About this exercise
Check every line of the material below for the string "black", and return the ones that have it.

<<<<

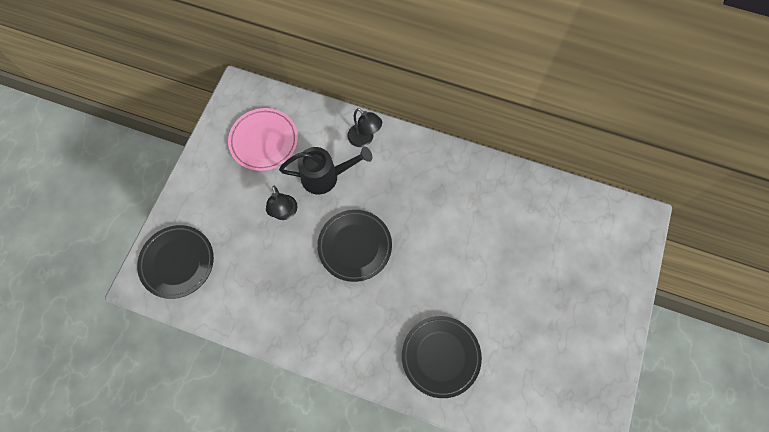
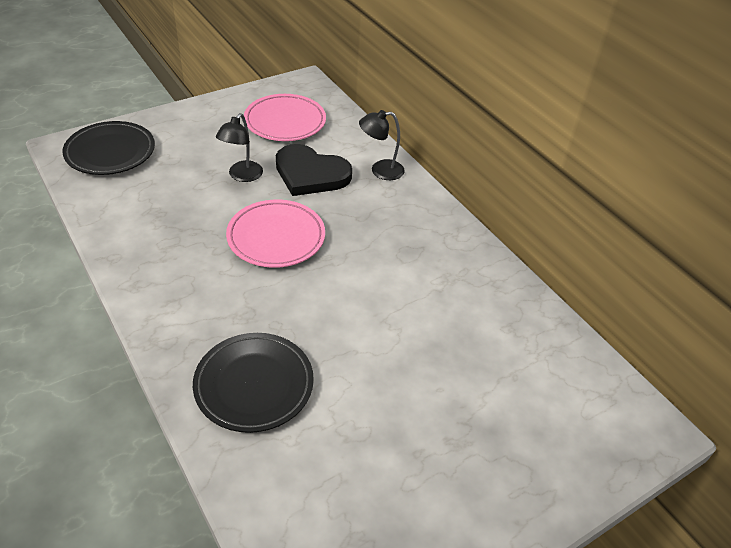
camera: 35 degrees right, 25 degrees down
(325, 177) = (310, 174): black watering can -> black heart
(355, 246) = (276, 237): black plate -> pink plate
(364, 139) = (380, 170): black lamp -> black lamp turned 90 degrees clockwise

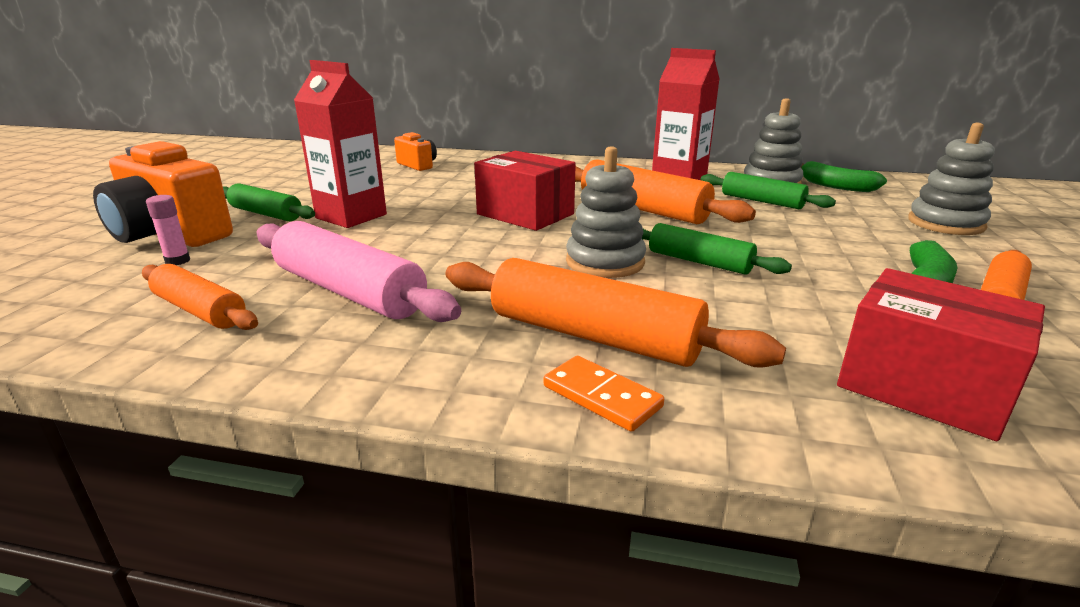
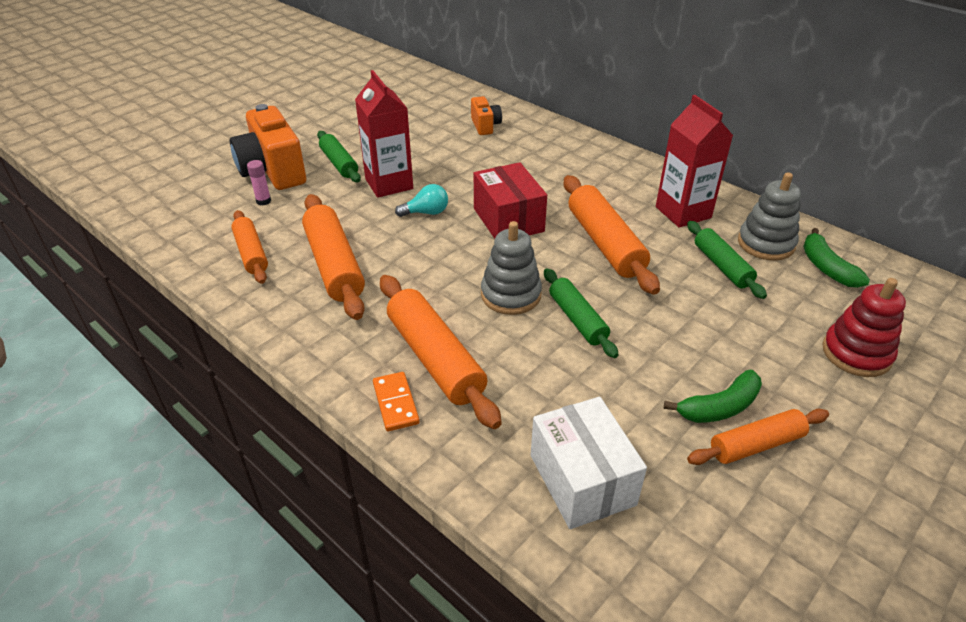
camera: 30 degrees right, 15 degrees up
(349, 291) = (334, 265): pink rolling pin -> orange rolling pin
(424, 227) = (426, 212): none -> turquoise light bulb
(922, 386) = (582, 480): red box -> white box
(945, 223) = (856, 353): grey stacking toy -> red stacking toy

>>>>

Task result
(325, 177) = (310, 174): black watering can -> black heart
(355, 246) = (276, 237): black plate -> pink plate
(364, 139) = (380, 170): black lamp -> black lamp turned 90 degrees clockwise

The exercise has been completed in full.